WHAT YOU ARE ASKED TO DO
Please convert the items below into a numbered list, leaving out the blank lines.

SUPPLIED ENTRIES
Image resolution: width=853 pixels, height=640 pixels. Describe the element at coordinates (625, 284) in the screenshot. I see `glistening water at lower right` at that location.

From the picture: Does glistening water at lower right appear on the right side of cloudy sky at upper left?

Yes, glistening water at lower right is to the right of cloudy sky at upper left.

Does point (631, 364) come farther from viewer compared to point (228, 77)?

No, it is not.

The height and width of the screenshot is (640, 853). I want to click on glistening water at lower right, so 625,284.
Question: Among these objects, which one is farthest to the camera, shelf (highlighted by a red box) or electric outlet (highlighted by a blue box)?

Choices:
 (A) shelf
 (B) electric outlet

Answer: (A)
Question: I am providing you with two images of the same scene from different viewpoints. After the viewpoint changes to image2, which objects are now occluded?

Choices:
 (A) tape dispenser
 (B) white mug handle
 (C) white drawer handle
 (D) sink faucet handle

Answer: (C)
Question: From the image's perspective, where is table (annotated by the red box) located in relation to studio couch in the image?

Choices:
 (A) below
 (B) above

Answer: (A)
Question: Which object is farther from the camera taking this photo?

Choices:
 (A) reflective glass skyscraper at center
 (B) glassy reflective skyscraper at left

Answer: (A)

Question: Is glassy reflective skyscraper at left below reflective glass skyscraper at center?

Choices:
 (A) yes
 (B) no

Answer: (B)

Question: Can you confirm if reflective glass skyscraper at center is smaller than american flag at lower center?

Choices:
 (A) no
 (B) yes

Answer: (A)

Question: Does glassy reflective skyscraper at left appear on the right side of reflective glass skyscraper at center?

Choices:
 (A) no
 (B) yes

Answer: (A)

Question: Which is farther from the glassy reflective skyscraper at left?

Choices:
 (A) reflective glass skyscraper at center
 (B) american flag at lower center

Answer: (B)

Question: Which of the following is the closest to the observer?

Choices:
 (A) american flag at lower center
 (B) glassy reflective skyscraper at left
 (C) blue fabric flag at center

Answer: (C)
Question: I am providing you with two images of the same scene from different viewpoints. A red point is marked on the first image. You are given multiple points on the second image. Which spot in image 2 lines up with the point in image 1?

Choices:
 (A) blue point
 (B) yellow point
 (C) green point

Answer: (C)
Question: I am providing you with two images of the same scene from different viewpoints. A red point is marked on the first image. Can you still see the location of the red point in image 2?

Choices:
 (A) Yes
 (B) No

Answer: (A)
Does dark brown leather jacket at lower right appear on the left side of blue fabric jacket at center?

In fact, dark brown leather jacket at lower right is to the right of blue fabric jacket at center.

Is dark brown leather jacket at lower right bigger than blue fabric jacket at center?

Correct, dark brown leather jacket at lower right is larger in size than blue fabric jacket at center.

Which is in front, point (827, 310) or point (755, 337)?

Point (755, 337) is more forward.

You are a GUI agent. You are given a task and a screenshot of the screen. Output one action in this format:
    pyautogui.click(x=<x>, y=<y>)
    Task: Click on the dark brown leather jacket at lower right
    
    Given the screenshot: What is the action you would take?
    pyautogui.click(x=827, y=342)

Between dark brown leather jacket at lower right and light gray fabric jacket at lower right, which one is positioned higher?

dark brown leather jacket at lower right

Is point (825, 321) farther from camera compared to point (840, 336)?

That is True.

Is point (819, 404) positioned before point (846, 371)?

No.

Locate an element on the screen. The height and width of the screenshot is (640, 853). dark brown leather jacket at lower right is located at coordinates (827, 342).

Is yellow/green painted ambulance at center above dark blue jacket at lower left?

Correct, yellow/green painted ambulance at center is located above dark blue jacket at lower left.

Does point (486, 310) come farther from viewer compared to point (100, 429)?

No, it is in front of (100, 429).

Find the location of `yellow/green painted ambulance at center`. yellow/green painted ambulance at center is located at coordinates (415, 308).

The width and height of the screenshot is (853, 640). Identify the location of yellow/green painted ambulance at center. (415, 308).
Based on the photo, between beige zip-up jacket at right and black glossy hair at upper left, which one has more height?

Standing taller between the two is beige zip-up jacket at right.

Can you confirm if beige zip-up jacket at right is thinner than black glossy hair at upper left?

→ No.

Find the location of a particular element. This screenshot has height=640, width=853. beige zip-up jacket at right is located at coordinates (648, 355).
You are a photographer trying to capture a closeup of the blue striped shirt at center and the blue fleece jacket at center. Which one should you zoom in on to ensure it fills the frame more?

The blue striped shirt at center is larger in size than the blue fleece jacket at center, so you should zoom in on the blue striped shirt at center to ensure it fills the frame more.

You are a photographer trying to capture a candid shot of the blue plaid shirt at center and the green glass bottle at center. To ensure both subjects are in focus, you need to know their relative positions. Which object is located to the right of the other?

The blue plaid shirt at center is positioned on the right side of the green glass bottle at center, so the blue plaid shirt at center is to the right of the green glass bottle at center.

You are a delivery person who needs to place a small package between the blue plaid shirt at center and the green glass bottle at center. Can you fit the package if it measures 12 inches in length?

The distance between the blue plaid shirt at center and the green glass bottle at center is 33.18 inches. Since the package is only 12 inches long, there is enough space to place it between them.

EXPECTED ANSWER
1. Image resolution: width=853 pixels, height=640 pixels. Describe the element at coordinates (625, 284) in the screenshot. I see `glistening water at lower right` at that location.
2. From the picture: Does glistening water at lower right appear on the right side of cloudy sky at upper left?
3. Yes, glistening water at lower right is to the right of cloudy sky at upper left.
4. Does point (631, 364) come farther from viewer compared to point (228, 77)?
5. No, it is not.
6. The height and width of the screenshot is (640, 853). I want to click on glistening water at lower right, so 625,284.
7. Question: Among these objects, which one is farthest to the camera, shelf (highlighted by a red box) or electric outlet (highlighted by a blue box)?
8. Choices:
9.  (A) shelf
10.  (B) electric outlet
11. Answer: (A)
12. Question: I am providing you with two images of the same scene from different viewpoints. After the viewpoint changes to image2, which objects are now occluded?
13. Choices:
14.  (A) tape dispenser
15.  (B) white mug handle
16.  (C) white drawer handle
17.  (D) sink faucet handle
18. Answer: (C)
19. Question: From the image's perspective, where is table (annotated by the red box) located in relation to studio couch in the image?
20. Choices:
21.  (A) below
22.  (B) above
23. Answer: (A)
24. Question: Which object is farther from the camera taking this photo?
25. Choices:
26.  (A) reflective glass skyscraper at center
27.  (B) glassy reflective skyscraper at left
28. Answer: (A)
29. Question: Is glassy reflective skyscraper at left below reflective glass skyscraper at center?
30. Choices:
31.  (A) yes
32.  (B) no
33. Answer: (B)
34. Question: Can you confirm if reflective glass skyscraper at center is smaller than american flag at lower center?
35. Choices:
36.  (A) no
37.  (B) yes
38. Answer: (A)
39. Question: Does glassy reflective skyscraper at left appear on the right side of reflective glass skyscraper at center?
40. Choices:
41.  (A) no
42.  (B) yes
43. Answer: (A)
44. Question: Which is farther from the glassy reflective skyscraper at left?
45. Choices:
46.  (A) reflective glass skyscraper at center
47.  (B) american flag at lower center
48. Answer: (B)
49. Question: Which of the following is the closest to the observer?
50. Choices:
51.  (A) american flag at lower center
52.  (B) glassy reflective skyscraper at left
53.  (C) blue fabric flag at center
54. Answer: (C)
55. Question: I am providing you with two images of the same scene from different viewpoints. A red point is marked on the first image. You are given multiple points on the second image. Which spot in image 2 lines up with the point in image 1?
56. Choices:
57.  (A) blue point
58.  (B) yellow point
59.  (C) green point
60. Answer: (C)
61. Question: I am providing you with two images of the same scene from different viewpoints. A red point is marked on the first image. Can you still see the location of the red point in image 2?
62. Choices:
63.  (A) Yes
64.  (B) No
65. Answer: (A)
66. Does dark brown leather jacket at lower right appear on the left side of blue fabric jacket at center?
67. In fact, dark brown leather jacket at lower right is to the right of blue fabric jacket at center.
68. Is dark brown leather jacket at lower right bigger than blue fabric jacket at center?
69. Correct, dark brown leather jacket at lower right is larger in size than blue fabric jacket at center.
70. Which is in front, point (827, 310) or point (755, 337)?
71. Point (755, 337) is more forward.
72. You are a GUI agent. You are given a task and a screenshot of the screen. Output one action in this format:
73.     pyautogui.click(x=<x>, y=<y>)
74.     Task: Click on the dark brown leather jacket at lower right
75.     Given the screenshot: What is the action you would take?
76.     pyautogui.click(x=827, y=342)
77. Between dark brown leather jacket at lower right and light gray fabric jacket at lower right, which one is positioned higher?
78. dark brown leather jacket at lower right
79. Is point (825, 321) farther from camera compared to point (840, 336)?
80. That is True.
81. Is point (819, 404) positioned before point (846, 371)?
82. No.
83. Locate an element on the screen. The height and width of the screenshot is (640, 853). dark brown leather jacket at lower right is located at coordinates (827, 342).
84. Is yellow/green painted ambulance at center above dark blue jacket at lower left?
85. Correct, yellow/green painted ambulance at center is located above dark blue jacket at lower left.
86. Does point (486, 310) come farther from viewer compared to point (100, 429)?
87. No, it is in front of (100, 429).
88. Find the location of `yellow/green painted ambulance at center`. yellow/green painted ambulance at center is located at coordinates (415, 308).
89. The width and height of the screenshot is (853, 640). Identify the location of yellow/green painted ambulance at center. (415, 308).
90. Based on the photo, between beige zip-up jacket at right and black glossy hair at upper left, which one has more height?
91. Standing taller between the two is beige zip-up jacket at right.
92. Can you confirm if beige zip-up jacket at right is thinner than black glossy hair at upper left?
93. → No.
94. Find the location of a particular element. This screenshot has height=640, width=853. beige zip-up jacket at right is located at coordinates (648, 355).
95. You are a photographer trying to capture a closeup of the blue striped shirt at center and the blue fleece jacket at center. Which one should you zoom in on to ensure it fills the frame more?
96. The blue striped shirt at center is larger in size than the blue fleece jacket at center, so you should zoom in on the blue striped shirt at center to ensure it fills the frame more.
97. You are a photographer trying to capture a candid shot of the blue plaid shirt at center and the green glass bottle at center. To ensure both subjects are in focus, you need to know their relative positions. Which object is located to the right of the other?
98. The blue plaid shirt at center is positioned on the right side of the green glass bottle at center, so the blue plaid shirt at center is to the right of the green glass bottle at center.
99. You are a delivery person who needs to place a small package between the blue plaid shirt at center and the green glass bottle at center. Can you fit the package if it measures 12 inches in length?
100. The distance between the blue plaid shirt at center and the green glass bottle at center is 33.18 inches. Since the package is only 12 inches long, there is enough space to place it between them.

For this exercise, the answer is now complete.